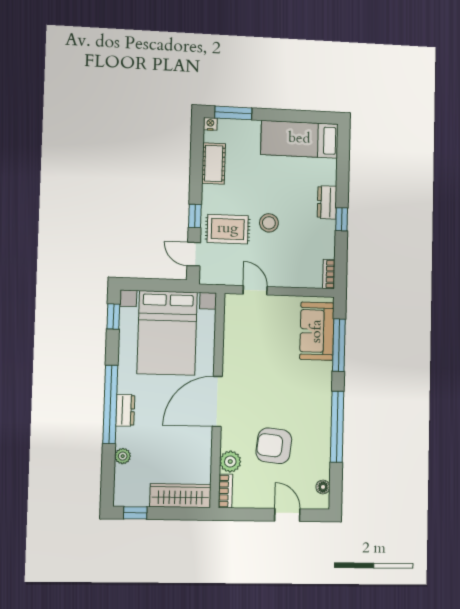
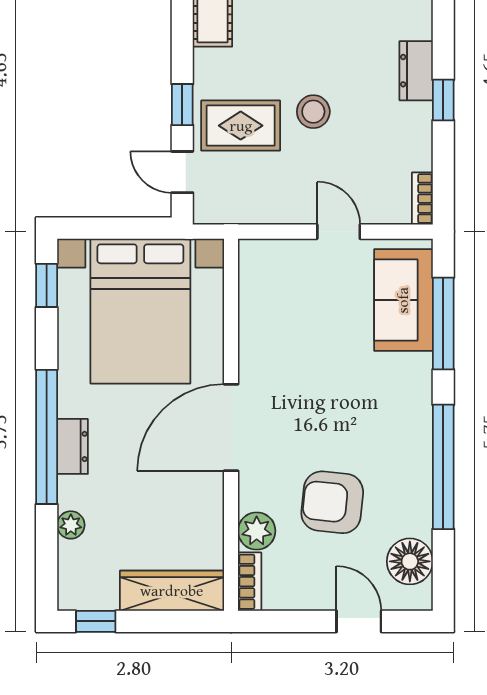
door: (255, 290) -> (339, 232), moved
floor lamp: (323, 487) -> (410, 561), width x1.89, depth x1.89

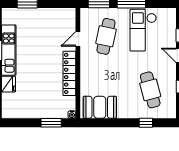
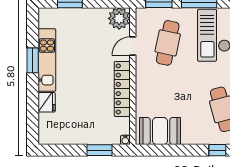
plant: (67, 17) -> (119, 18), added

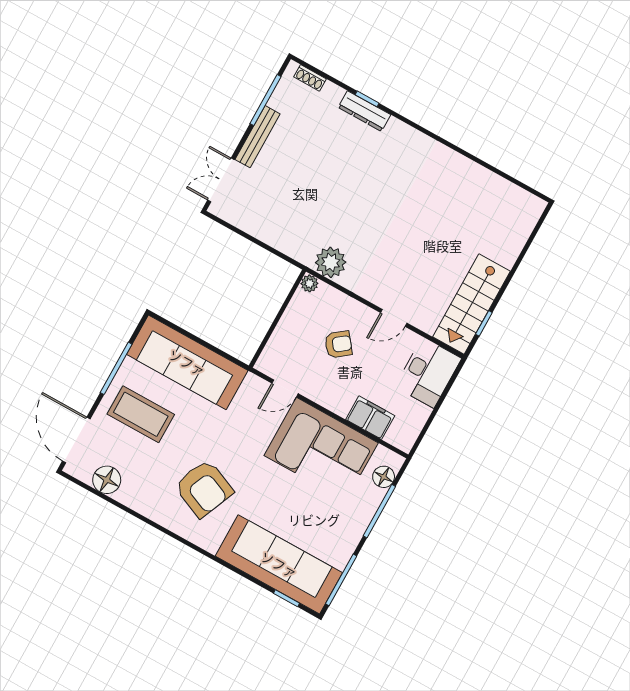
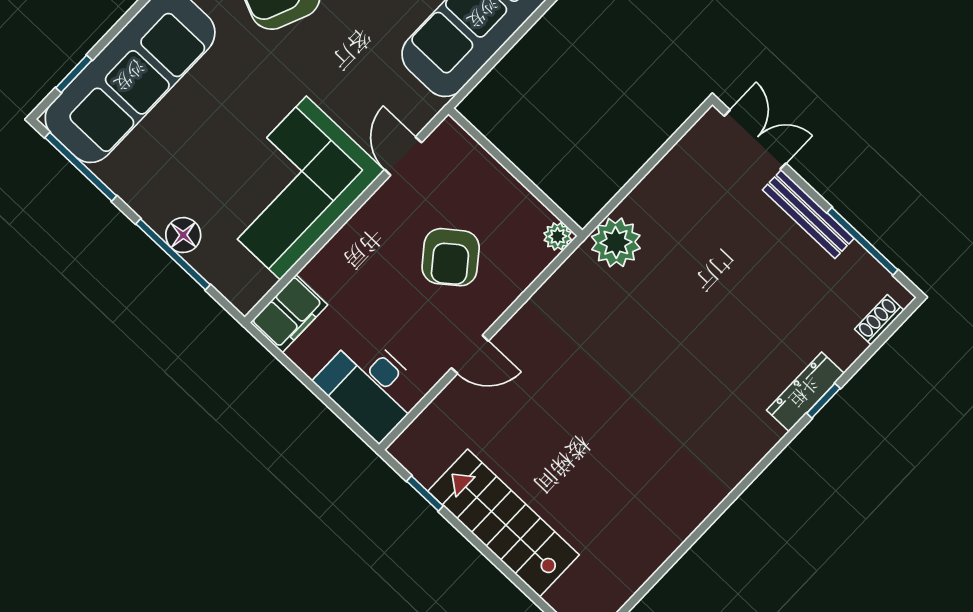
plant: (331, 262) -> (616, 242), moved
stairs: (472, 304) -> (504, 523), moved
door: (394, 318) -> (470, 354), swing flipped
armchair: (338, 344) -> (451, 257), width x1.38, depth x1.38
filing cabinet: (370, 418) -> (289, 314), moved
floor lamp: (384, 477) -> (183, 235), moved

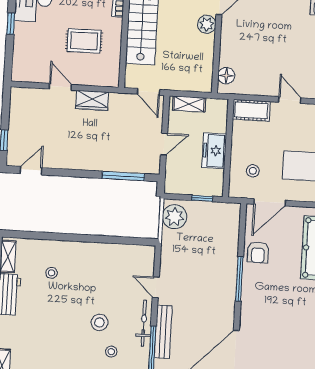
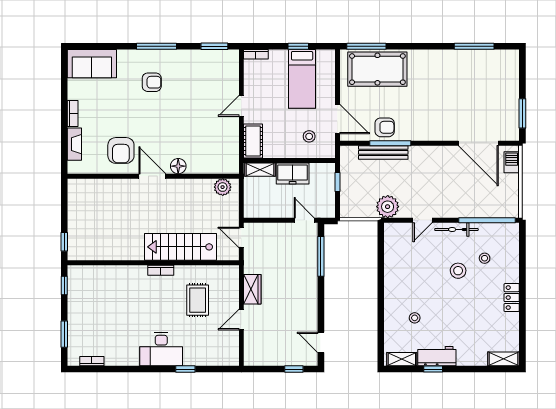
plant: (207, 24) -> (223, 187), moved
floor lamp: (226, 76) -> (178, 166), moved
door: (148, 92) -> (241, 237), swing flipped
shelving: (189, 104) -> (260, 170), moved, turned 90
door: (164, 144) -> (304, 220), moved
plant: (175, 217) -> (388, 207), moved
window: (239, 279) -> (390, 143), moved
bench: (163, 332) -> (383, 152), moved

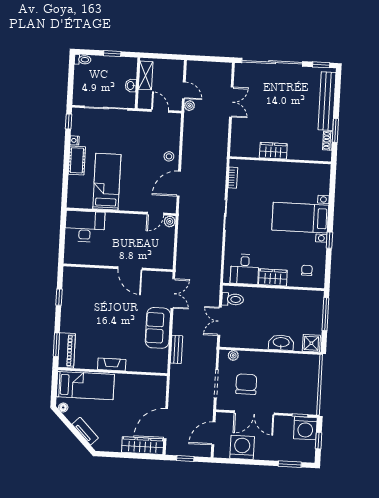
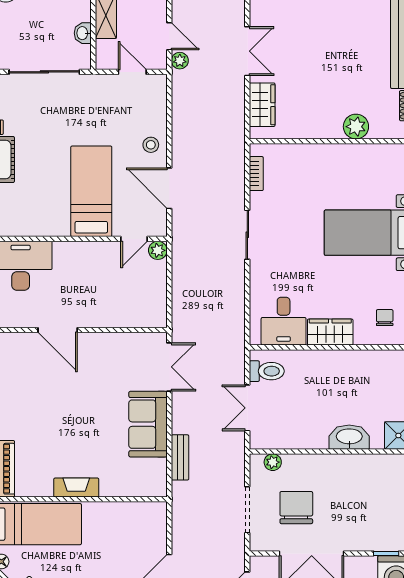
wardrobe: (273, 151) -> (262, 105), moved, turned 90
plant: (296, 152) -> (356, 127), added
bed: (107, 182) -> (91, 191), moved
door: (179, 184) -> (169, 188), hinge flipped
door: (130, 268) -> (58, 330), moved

++++++++

### [ASSIGNMENT]
Check every line above for the word "floor" and copy those that have it.

### [RESULT FOR THIS TASK]
floor lamp: (323, 487) -> (410, 561), width x1.89, depth x1.89
floor lamp: (384, 477) -> (183, 235), moved
floor lamp: (226, 76) -> (178, 166), moved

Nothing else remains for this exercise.